===== ROWS =====

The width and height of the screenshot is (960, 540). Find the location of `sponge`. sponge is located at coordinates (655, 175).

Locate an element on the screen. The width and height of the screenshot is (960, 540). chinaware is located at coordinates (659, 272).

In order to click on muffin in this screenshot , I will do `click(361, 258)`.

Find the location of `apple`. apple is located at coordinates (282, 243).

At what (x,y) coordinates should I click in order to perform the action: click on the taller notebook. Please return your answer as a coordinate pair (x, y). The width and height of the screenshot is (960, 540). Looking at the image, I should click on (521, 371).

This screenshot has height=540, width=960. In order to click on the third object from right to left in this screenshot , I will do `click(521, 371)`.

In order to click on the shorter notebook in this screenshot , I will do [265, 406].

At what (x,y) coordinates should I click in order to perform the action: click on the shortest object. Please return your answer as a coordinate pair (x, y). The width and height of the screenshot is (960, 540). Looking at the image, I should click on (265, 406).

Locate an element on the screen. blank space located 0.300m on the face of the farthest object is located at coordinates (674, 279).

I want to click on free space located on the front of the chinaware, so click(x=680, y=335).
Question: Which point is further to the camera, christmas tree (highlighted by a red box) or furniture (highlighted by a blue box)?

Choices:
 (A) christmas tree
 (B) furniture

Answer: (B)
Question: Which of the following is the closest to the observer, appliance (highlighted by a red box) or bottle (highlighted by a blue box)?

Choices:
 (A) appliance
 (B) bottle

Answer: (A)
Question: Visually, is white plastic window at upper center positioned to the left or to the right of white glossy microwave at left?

=====

### WHAT THE TASK ASKS
Copy these lines exactly as they are, all of them.

### WRITTEN REPLY
The width and height of the screenshot is (960, 540). Find the location of `sponge`. sponge is located at coordinates (655, 175).

Locate an element on the screen. The width and height of the screenshot is (960, 540). chinaware is located at coordinates (659, 272).

In order to click on muffin in this screenshot , I will do `click(361, 258)`.

Find the location of `apple`. apple is located at coordinates (282, 243).

At what (x,y) coordinates should I click in order to perform the action: click on the taller notebook. Please return your answer as a coordinate pair (x, y). The width and height of the screenshot is (960, 540). Looking at the image, I should click on (521, 371).

This screenshot has height=540, width=960. In order to click on the third object from right to left in this screenshot , I will do `click(521, 371)`.

In order to click on the shorter notebook in this screenshot , I will do [265, 406].

At what (x,y) coordinates should I click in order to perform the action: click on the shortest object. Please return your answer as a coordinate pair (x, y). The width and height of the screenshot is (960, 540). Looking at the image, I should click on (265, 406).

Locate an element on the screen. blank space located 0.300m on the face of the farthest object is located at coordinates (674, 279).

I want to click on free space located on the front of the chinaware, so click(x=680, y=335).
Question: Which point is further to the camera, christmas tree (highlighted by a red box) or furniture (highlighted by a blue box)?

Choices:
 (A) christmas tree
 (B) furniture

Answer: (B)
Question: Which of the following is the closest to the observer, appliance (highlighted by a red box) or bottle (highlighted by a blue box)?

Choices:
 (A) appliance
 (B) bottle

Answer: (A)
Question: Visually, is white plastic window at upper center positioned to the left or to the right of white glossy microwave at left?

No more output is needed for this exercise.